◆ MATERIAL TO PROCESS ◆

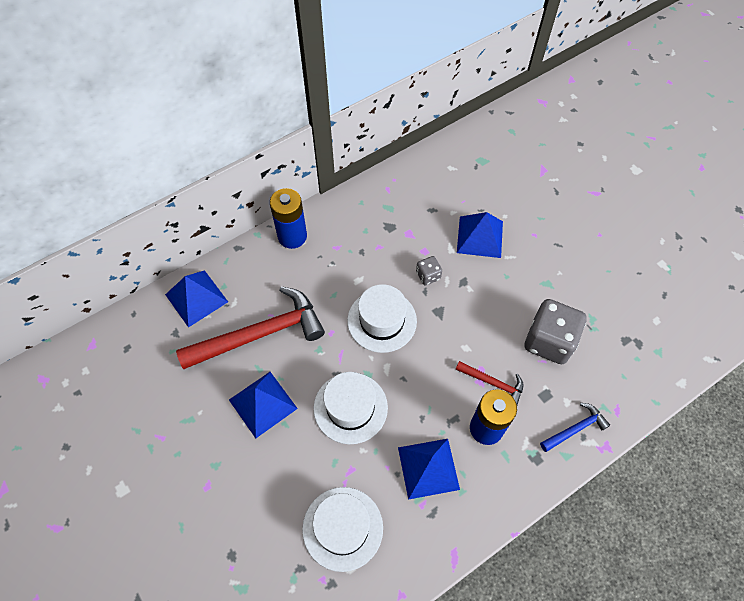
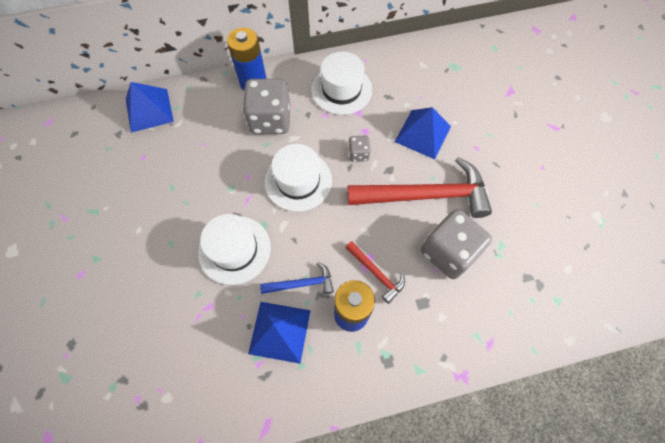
camera: 20 degrees right, 5 degrees up
(260, 334) = (187, 157): red hammer -> red hammer (425, 195)
(263, 404) = (161, 219): blue pyramid -> none
(327, 269) = (270, 120): none -> grey dice
(342, 528) = (177, 358): white hat -> white hat (341, 89)
(575, 429) = (439, 347): blue hammer -> blue hammer (302, 283)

◆ WHAT THE EXERCISE ASKS ◆
Take the material above and set it down exactly, minus the images.

◆ SOLUTION ◆
camera: 20 degrees right, 5 degrees up
(260, 334) = (187, 157): red hammer -> red hammer (425, 195)
(263, 404) = (161, 219): blue pyramid -> none
(327, 269) = (270, 120): none -> grey dice
(342, 528) = (177, 358): white hat -> white hat (341, 89)
(575, 429) = (439, 347): blue hammer -> blue hammer (302, 283)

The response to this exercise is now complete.